Reproduce all of the material below word for word, leaving every line unchanged.

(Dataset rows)
***
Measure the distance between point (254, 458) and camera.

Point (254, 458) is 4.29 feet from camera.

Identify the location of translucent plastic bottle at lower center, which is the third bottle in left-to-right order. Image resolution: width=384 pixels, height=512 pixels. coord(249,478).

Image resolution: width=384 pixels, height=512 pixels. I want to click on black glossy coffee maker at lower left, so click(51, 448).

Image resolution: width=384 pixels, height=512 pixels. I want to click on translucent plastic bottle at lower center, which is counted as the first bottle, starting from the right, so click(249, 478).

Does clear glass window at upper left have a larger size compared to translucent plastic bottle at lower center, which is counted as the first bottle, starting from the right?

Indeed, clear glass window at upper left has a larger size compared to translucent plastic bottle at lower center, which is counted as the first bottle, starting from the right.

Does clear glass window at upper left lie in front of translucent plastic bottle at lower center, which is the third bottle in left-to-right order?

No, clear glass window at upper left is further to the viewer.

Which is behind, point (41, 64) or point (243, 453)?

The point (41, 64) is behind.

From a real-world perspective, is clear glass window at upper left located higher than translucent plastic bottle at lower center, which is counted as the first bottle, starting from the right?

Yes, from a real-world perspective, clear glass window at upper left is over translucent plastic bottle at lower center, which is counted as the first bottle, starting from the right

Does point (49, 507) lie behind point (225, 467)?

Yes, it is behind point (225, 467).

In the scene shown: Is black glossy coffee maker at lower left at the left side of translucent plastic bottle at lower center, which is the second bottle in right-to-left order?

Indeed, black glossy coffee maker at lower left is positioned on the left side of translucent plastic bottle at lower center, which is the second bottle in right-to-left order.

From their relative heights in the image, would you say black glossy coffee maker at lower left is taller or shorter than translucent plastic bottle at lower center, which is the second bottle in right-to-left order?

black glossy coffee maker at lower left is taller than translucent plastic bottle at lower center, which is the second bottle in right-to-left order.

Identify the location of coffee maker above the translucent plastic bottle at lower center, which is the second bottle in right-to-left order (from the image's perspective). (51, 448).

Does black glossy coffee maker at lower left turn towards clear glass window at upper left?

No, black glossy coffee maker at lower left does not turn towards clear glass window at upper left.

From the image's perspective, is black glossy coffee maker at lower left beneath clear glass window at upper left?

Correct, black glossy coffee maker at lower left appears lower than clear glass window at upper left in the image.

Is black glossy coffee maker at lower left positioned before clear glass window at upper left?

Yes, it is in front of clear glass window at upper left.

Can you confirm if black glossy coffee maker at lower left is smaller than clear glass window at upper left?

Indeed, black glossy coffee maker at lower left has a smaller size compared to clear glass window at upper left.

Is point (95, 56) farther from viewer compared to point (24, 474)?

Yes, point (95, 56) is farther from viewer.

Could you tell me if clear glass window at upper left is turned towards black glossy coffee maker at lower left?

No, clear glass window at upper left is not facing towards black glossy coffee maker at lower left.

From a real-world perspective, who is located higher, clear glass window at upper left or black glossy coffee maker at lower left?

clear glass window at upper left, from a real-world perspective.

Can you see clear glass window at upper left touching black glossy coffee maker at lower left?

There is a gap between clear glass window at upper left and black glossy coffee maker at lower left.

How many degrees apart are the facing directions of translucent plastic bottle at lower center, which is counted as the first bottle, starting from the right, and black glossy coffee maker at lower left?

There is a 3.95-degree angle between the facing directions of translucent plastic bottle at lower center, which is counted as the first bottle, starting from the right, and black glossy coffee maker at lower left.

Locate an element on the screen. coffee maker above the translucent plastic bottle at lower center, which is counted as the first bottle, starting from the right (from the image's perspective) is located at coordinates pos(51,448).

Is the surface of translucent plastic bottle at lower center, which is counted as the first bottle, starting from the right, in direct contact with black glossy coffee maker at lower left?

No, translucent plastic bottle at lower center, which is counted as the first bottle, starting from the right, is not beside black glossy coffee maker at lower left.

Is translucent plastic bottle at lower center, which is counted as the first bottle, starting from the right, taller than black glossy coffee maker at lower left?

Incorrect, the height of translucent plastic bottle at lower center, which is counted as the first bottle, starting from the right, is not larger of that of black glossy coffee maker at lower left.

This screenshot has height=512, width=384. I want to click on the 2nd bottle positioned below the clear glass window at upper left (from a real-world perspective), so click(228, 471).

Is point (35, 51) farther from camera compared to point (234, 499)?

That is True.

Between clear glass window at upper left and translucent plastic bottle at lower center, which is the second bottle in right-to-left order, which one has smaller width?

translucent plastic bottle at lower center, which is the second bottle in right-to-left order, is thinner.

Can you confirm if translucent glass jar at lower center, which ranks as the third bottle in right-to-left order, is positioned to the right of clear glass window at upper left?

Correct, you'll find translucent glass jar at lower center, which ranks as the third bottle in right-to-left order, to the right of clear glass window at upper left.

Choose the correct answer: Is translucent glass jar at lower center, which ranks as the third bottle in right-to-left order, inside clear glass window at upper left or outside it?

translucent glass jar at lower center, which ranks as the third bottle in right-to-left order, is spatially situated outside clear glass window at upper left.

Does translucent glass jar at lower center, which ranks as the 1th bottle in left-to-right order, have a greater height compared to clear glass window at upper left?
***
# Written solution
Measure the distance between point (254, 458) and camera.

Point (254, 458) is 4.29 feet from camera.

Identify the location of translucent plastic bottle at lower center, which is the third bottle in left-to-right order. Image resolution: width=384 pixels, height=512 pixels. coord(249,478).

Image resolution: width=384 pixels, height=512 pixels. I want to click on black glossy coffee maker at lower left, so click(51, 448).

Image resolution: width=384 pixels, height=512 pixels. I want to click on translucent plastic bottle at lower center, which is counted as the first bottle, starting from the right, so click(249, 478).

Does clear glass window at upper left have a larger size compared to translucent plastic bottle at lower center, which is counted as the first bottle, starting from the right?

Indeed, clear glass window at upper left has a larger size compared to translucent plastic bottle at lower center, which is counted as the first bottle, starting from the right.

Does clear glass window at upper left lie in front of translucent plastic bottle at lower center, which is the third bottle in left-to-right order?

No, clear glass window at upper left is further to the viewer.

Which is behind, point (41, 64) or point (243, 453)?

The point (41, 64) is behind.

From a real-world perspective, is clear glass window at upper left located higher than translucent plastic bottle at lower center, which is counted as the first bottle, starting from the right?

Yes, from a real-world perspective, clear glass window at upper left is over translucent plastic bottle at lower center, which is counted as the first bottle, starting from the right

Does point (49, 507) lie behind point (225, 467)?

Yes, it is behind point (225, 467).

In the scene shown: Is black glossy coffee maker at lower left at the left side of translucent plastic bottle at lower center, which is the second bottle in right-to-left order?

Indeed, black glossy coffee maker at lower left is positioned on the left side of translucent plastic bottle at lower center, which is the second bottle in right-to-left order.

From their relative heights in the image, would you say black glossy coffee maker at lower left is taller or shorter than translucent plastic bottle at lower center, which is the second bottle in right-to-left order?

black glossy coffee maker at lower left is taller than translucent plastic bottle at lower center, which is the second bottle in right-to-left order.

Identify the location of coffee maker above the translucent plastic bottle at lower center, which is the second bottle in right-to-left order (from the image's perspective). (51, 448).

Does black glossy coffee maker at lower left turn towards clear glass window at upper left?

No, black glossy coffee maker at lower left does not turn towards clear glass window at upper left.

From the image's perspective, is black glossy coffee maker at lower left beneath clear glass window at upper left?

Correct, black glossy coffee maker at lower left appears lower than clear glass window at upper left in the image.

Is black glossy coffee maker at lower left positioned before clear glass window at upper left?

Yes, it is in front of clear glass window at upper left.

Can you confirm if black glossy coffee maker at lower left is smaller than clear glass window at upper left?

Indeed, black glossy coffee maker at lower left has a smaller size compared to clear glass window at upper left.

Is point (95, 56) farther from viewer compared to point (24, 474)?

Yes, point (95, 56) is farther from viewer.

Could you tell me if clear glass window at upper left is turned towards black glossy coffee maker at lower left?

No, clear glass window at upper left is not facing towards black glossy coffee maker at lower left.

From a real-world perspective, who is located higher, clear glass window at upper left or black glossy coffee maker at lower left?

clear glass window at upper left, from a real-world perspective.

Can you see clear glass window at upper left touching black glossy coffee maker at lower left?

There is a gap between clear glass window at upper left and black glossy coffee maker at lower left.

How many degrees apart are the facing directions of translucent plastic bottle at lower center, which is counted as the first bottle, starting from the right, and black glossy coffee maker at lower left?

There is a 3.95-degree angle between the facing directions of translucent plastic bottle at lower center, which is counted as the first bottle, starting from the right, and black glossy coffee maker at lower left.

Locate an element on the screen. coffee maker above the translucent plastic bottle at lower center, which is counted as the first bottle, starting from the right (from the image's perspective) is located at coordinates pos(51,448).

Is the surface of translucent plastic bottle at lower center, which is counted as the first bottle, starting from the right, in direct contact with black glossy coffee maker at lower left?

No, translucent plastic bottle at lower center, which is counted as the first bottle, starting from the right, is not beside black glossy coffee maker at lower left.

Is translucent plastic bottle at lower center, which is counted as the first bottle, starting from the right, taller than black glossy coffee maker at lower left?

Incorrect, the height of translucent plastic bottle at lower center, which is counted as the first bottle, starting from the right, is not larger of that of black glossy coffee maker at lower left.

This screenshot has height=512, width=384. I want to click on the 2nd bottle positioned below the clear glass window at upper left (from a real-world perspective), so click(228, 471).

Is point (35, 51) farther from camera compared to point (234, 499)?

That is True.

Between clear glass window at upper left and translucent plastic bottle at lower center, which is the second bottle in right-to-left order, which one has smaller width?

translucent plastic bottle at lower center, which is the second bottle in right-to-left order, is thinner.

Can you confirm if translucent glass jar at lower center, which ranks as the third bottle in right-to-left order, is positioned to the right of clear glass window at upper left?

Correct, you'll find translucent glass jar at lower center, which ranks as the third bottle in right-to-left order, to the right of clear glass window at upper left.

Choose the correct answer: Is translucent glass jar at lower center, which ranks as the third bottle in right-to-left order, inside clear glass window at upper left or outside it?

translucent glass jar at lower center, which ranks as the third bottle in right-to-left order, is spatially situated outside clear glass window at upper left.

Does translucent glass jar at lower center, which ranks as the 1th bottle in left-to-right order, have a greater height compared to clear glass window at upper left?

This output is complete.